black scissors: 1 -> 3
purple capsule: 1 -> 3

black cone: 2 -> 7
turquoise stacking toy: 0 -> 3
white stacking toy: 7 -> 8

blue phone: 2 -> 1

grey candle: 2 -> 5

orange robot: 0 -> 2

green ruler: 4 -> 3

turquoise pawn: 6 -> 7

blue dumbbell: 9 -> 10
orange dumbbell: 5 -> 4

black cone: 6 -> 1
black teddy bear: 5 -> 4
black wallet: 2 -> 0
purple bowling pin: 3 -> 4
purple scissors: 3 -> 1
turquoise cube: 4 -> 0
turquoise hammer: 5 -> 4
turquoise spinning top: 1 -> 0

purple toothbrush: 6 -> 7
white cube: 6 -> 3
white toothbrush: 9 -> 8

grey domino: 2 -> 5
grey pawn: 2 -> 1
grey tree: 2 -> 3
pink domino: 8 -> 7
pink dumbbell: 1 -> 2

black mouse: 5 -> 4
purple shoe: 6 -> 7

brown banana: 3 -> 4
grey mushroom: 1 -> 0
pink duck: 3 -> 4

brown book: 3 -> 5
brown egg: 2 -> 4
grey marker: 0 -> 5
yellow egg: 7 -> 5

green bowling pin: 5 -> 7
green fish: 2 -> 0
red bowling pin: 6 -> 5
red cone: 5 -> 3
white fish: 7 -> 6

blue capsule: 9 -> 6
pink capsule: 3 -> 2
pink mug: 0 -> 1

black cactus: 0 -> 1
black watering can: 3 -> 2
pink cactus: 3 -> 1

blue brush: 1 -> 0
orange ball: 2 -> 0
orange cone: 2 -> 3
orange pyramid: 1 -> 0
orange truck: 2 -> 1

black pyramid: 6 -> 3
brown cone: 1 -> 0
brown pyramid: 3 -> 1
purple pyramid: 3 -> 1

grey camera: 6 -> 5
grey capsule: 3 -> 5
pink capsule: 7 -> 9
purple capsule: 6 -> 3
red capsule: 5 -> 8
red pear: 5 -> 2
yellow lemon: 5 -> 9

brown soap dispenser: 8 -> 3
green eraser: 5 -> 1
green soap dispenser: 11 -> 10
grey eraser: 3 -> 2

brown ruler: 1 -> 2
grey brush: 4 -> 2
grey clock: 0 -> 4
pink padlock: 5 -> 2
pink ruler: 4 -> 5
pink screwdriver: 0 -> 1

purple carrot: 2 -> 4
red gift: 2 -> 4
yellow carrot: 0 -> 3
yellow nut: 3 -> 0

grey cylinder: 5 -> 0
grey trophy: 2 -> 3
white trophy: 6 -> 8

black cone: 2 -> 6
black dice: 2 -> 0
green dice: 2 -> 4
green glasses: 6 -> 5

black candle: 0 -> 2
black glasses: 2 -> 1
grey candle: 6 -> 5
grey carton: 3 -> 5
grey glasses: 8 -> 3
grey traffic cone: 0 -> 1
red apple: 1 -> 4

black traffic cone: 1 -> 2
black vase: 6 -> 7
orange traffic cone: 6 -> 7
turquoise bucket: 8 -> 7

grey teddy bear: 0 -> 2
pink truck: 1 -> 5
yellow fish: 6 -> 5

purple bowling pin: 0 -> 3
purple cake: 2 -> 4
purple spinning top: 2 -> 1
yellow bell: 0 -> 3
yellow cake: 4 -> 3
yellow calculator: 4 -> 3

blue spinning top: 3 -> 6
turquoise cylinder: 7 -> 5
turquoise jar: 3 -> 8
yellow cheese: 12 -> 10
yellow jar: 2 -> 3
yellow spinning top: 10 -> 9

________

Problem to solve: Please transcribe only the lines in the records above running from the line that has "pink duck: 3 -> 4" through the line that has "red apple: 1 -> 4", both included, exactly as they appear.

Written solution:
pink duck: 3 -> 4

brown book: 3 -> 5
brown egg: 2 -> 4
grey marker: 0 -> 5
yellow egg: 7 -> 5

green bowling pin: 5 -> 7
green fish: 2 -> 0
red bowling pin: 6 -> 5
red cone: 5 -> 3
white fish: 7 -> 6

blue capsule: 9 -> 6
pink capsule: 3 -> 2
pink mug: 0 -> 1

black cactus: 0 -> 1
black watering can: 3 -> 2
pink cactus: 3 -> 1

blue brush: 1 -> 0
orange ball: 2 -> 0
orange cone: 2 -> 3
orange pyramid: 1 -> 0
orange truck: 2 -> 1

black pyramid: 6 -> 3
brown cone: 1 -> 0
brown pyramid: 3 -> 1
purple pyramid: 3 -> 1

grey camera: 6 -> 5
grey capsule: 3 -> 5
pink capsule: 7 -> 9
purple capsule: 6 -> 3
red capsule: 5 -> 8
red pear: 5 -> 2
yellow lemon: 5 -> 9

brown soap dispenser: 8 -> 3
green eraser: 5 -> 1
green soap dispenser: 11 -> 10
grey eraser: 3 -> 2

brown ruler: 1 -> 2
grey brush: 4 -> 2
grey clock: 0 -> 4
pink padlock: 5 -> 2
pink ruler: 4 -> 5
pink screwdriver: 0 -> 1

purple carrot: 2 -> 4
red gift: 2 -> 4
yellow carrot: 0 -> 3
yellow nut: 3 -> 0

grey cylinder: 5 -> 0
grey trophy: 2 -> 3
white trophy: 6 -> 8

black cone: 2 -> 6
black dice: 2 -> 0
green dice: 2 -> 4
green glasses: 6 -> 5

black candle: 0 -> 2
black glasses: 2 -> 1
grey candle: 6 -> 5
grey carton: 3 -> 5
grey glasses: 8 -> 3
grey traffic cone: 0 -> 1
red apple: 1 -> 4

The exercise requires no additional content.